[[ Source material open ]]
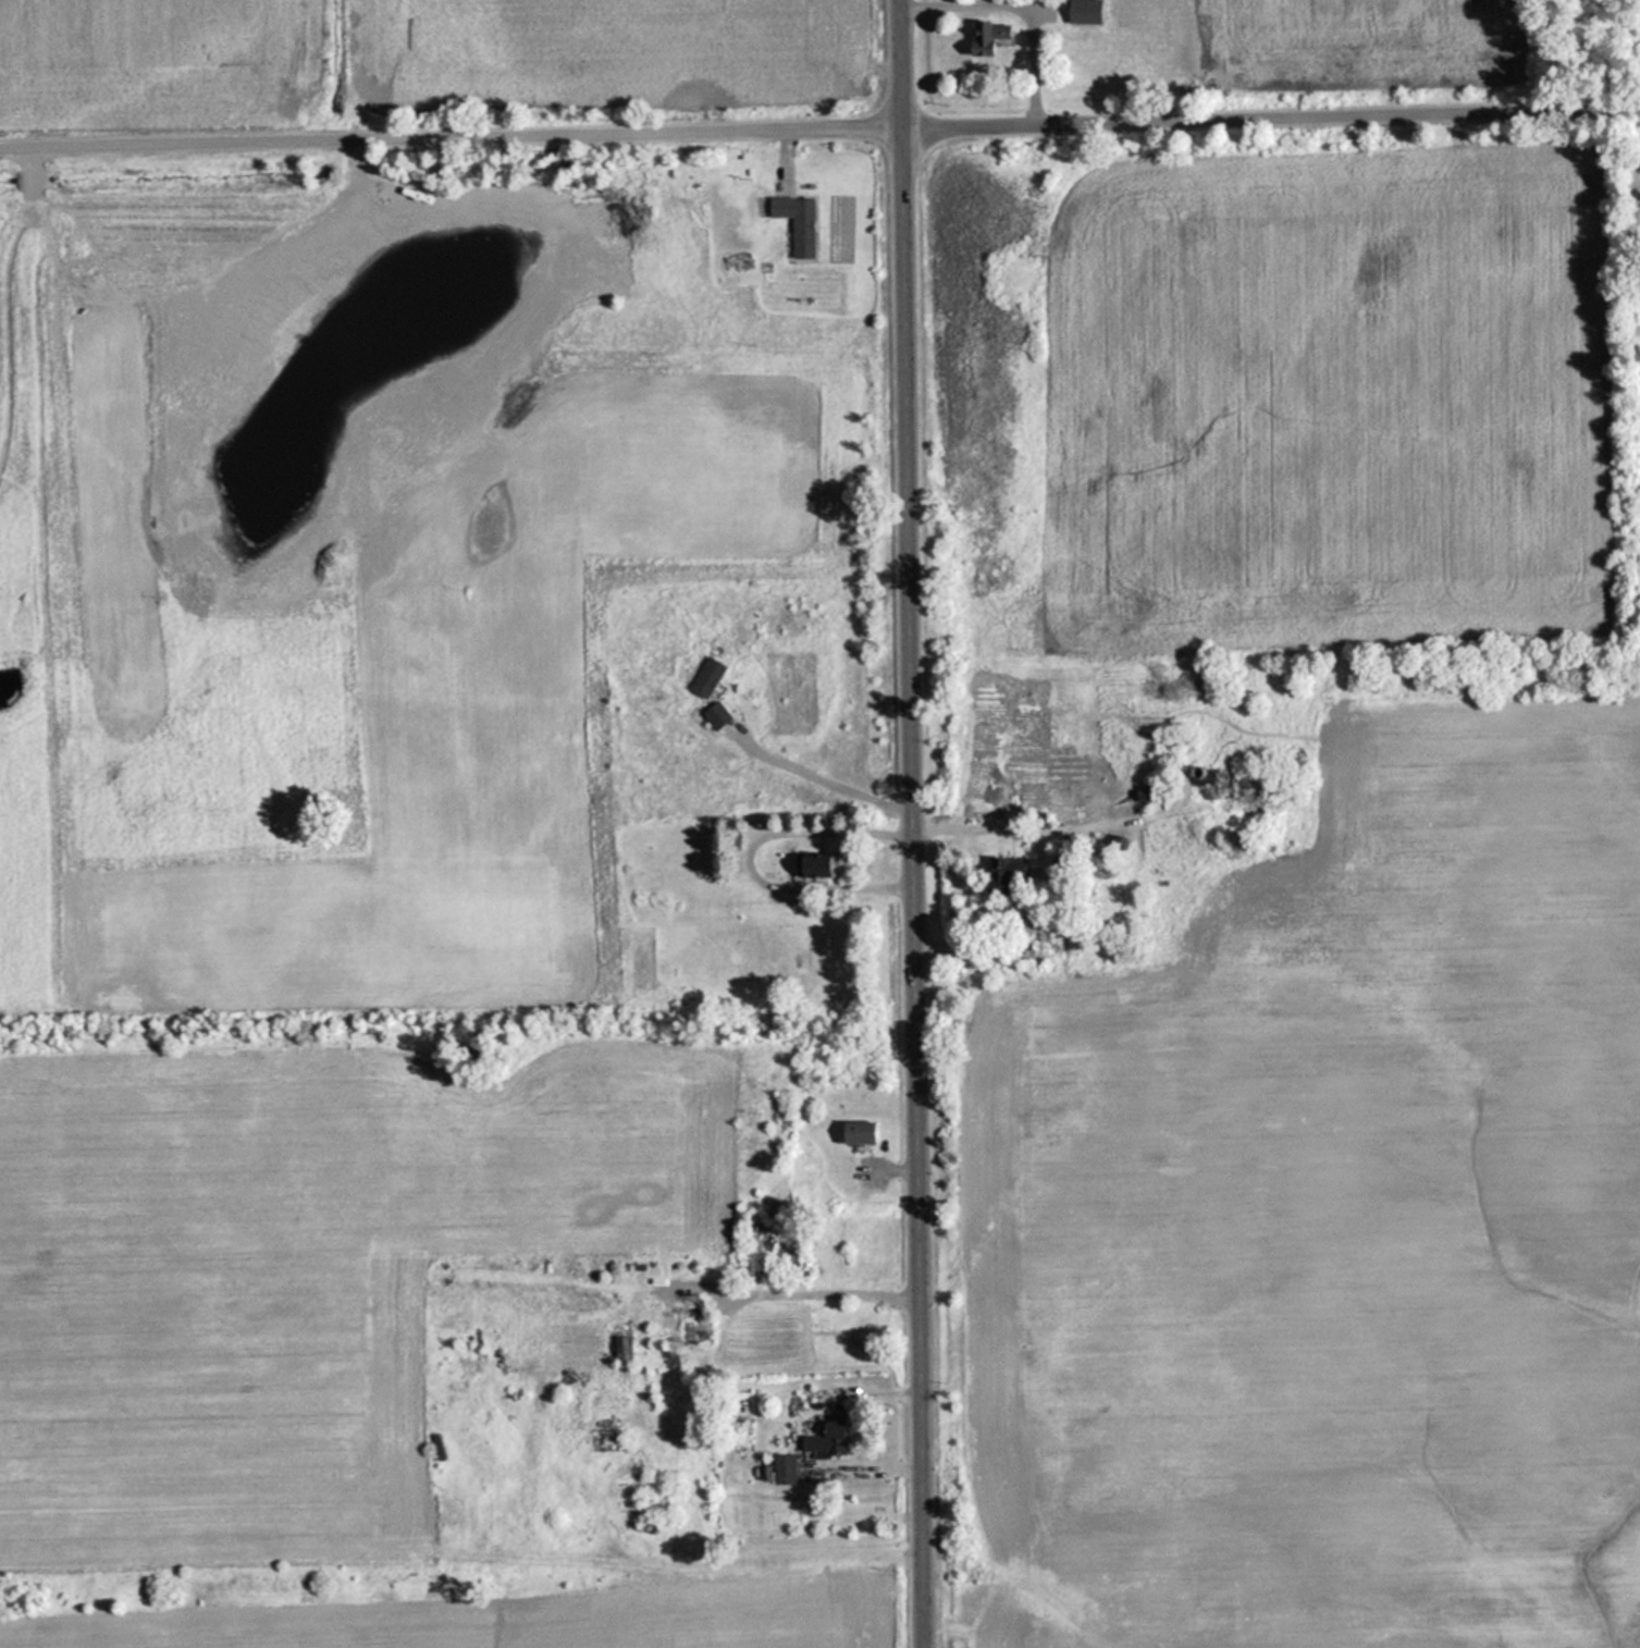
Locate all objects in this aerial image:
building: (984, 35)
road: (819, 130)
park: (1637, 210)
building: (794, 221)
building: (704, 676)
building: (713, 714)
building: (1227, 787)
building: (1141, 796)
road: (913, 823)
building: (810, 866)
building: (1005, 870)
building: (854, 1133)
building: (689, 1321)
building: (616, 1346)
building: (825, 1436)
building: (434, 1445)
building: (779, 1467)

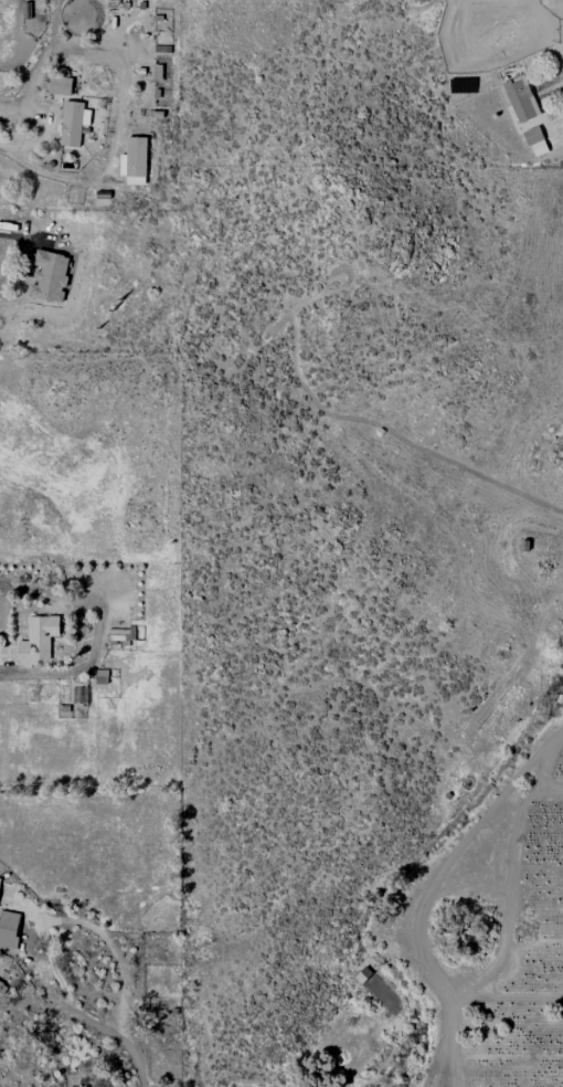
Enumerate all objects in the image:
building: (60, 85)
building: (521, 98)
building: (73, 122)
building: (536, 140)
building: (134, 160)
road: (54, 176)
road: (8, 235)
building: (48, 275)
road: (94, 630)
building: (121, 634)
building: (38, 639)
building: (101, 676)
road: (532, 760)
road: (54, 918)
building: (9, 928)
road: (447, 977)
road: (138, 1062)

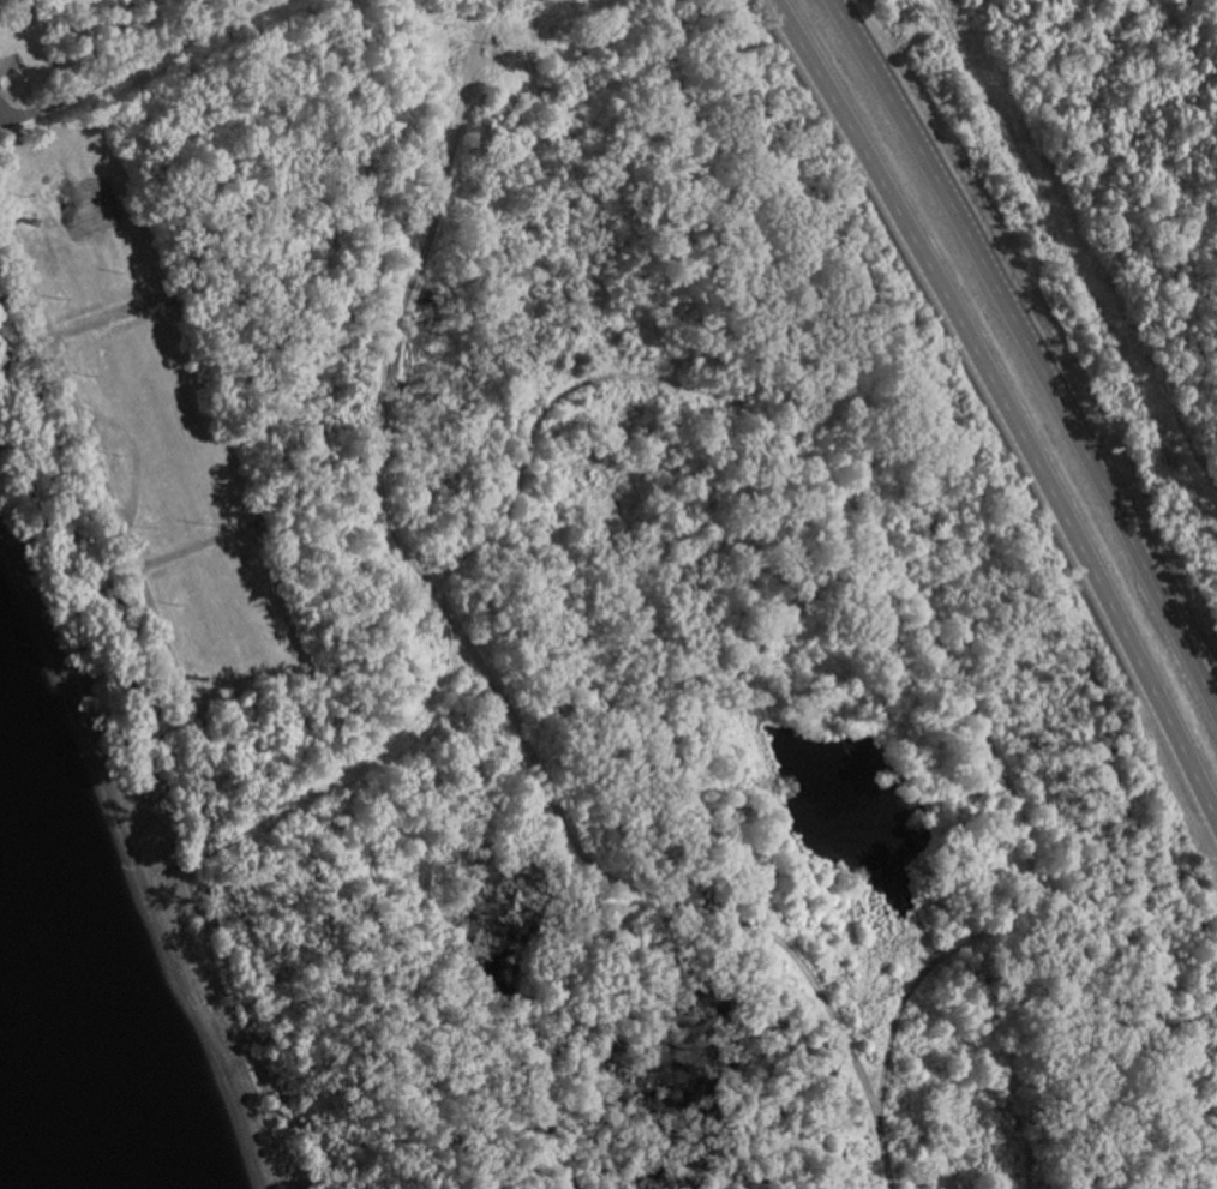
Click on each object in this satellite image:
[[ Source material closed ]]
What this task involves: Repeat every line above exactly, minus the pictures.

Reply:
Locate all objects in this aerial image:
building: (984, 35)
road: (819, 130)
park: (1637, 210)
building: (794, 221)
building: (704, 676)
building: (713, 714)
building: (1227, 787)
building: (1141, 796)
road: (913, 823)
building: (810, 866)
building: (1005, 870)
building: (854, 1133)
building: (689, 1321)
building: (616, 1346)
building: (825, 1436)
building: (434, 1445)
building: (779, 1467)

Enumerate all objects in the image:
building: (60, 85)
building: (521, 98)
building: (73, 122)
building: (536, 140)
building: (134, 160)
road: (54, 176)
road: (8, 235)
building: (48, 275)
road: (94, 630)
building: (121, 634)
building: (38, 639)
building: (101, 676)
road: (532, 760)
road: (54, 918)
building: (9, 928)
road: (447, 977)
road: (138, 1062)

Click on each object in this satellite image:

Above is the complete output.